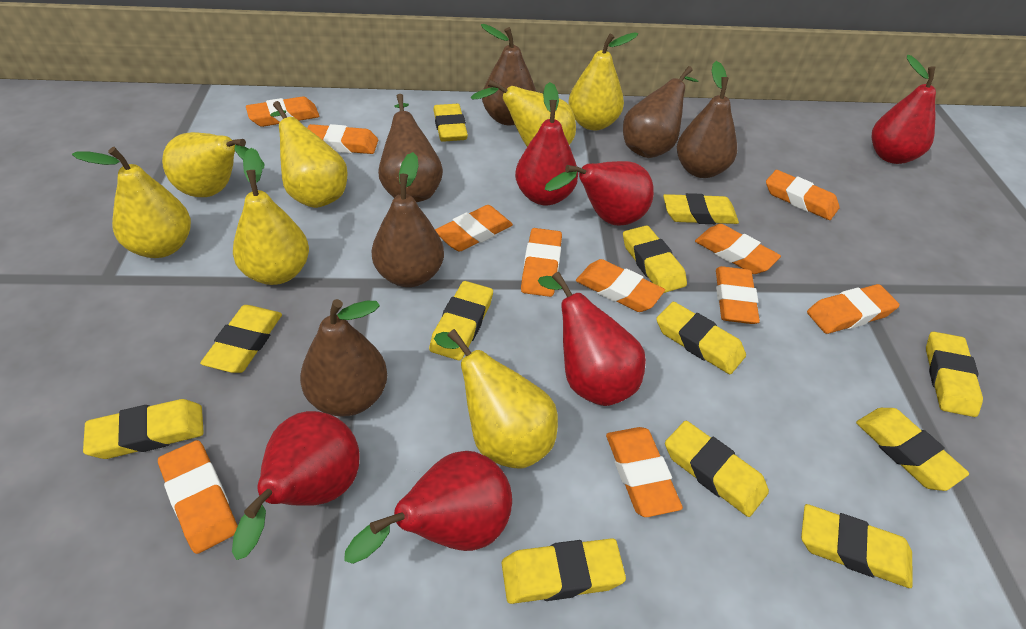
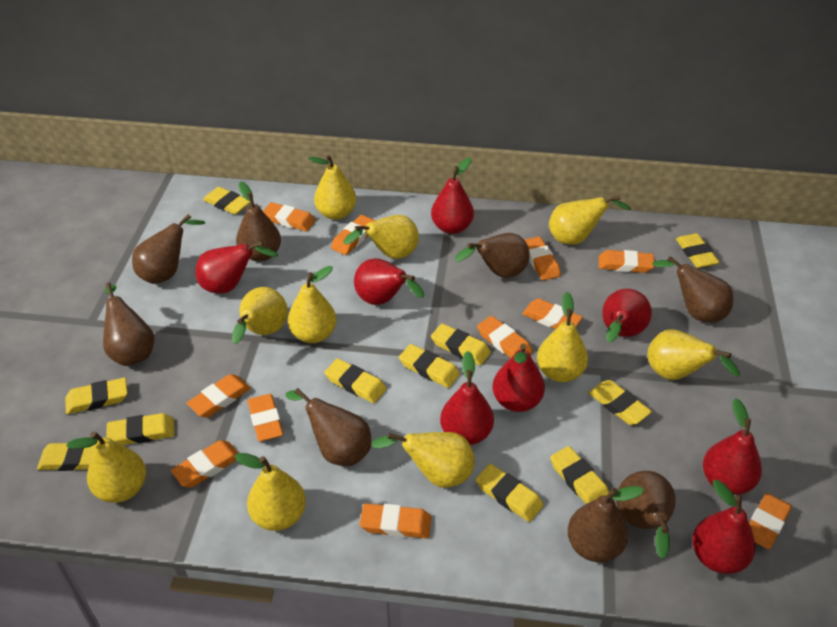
brown pear: 6 -> 8
red pear: 6 -> 8
yellow eraser: 12 -> 11
yellow pear: 7 -> 10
..........
Where the string "pear" occurs in the data, return the whole line.

- [Expected output]
brown pear: 6 -> 8
red pear: 6 -> 8
yellow pear: 7 -> 10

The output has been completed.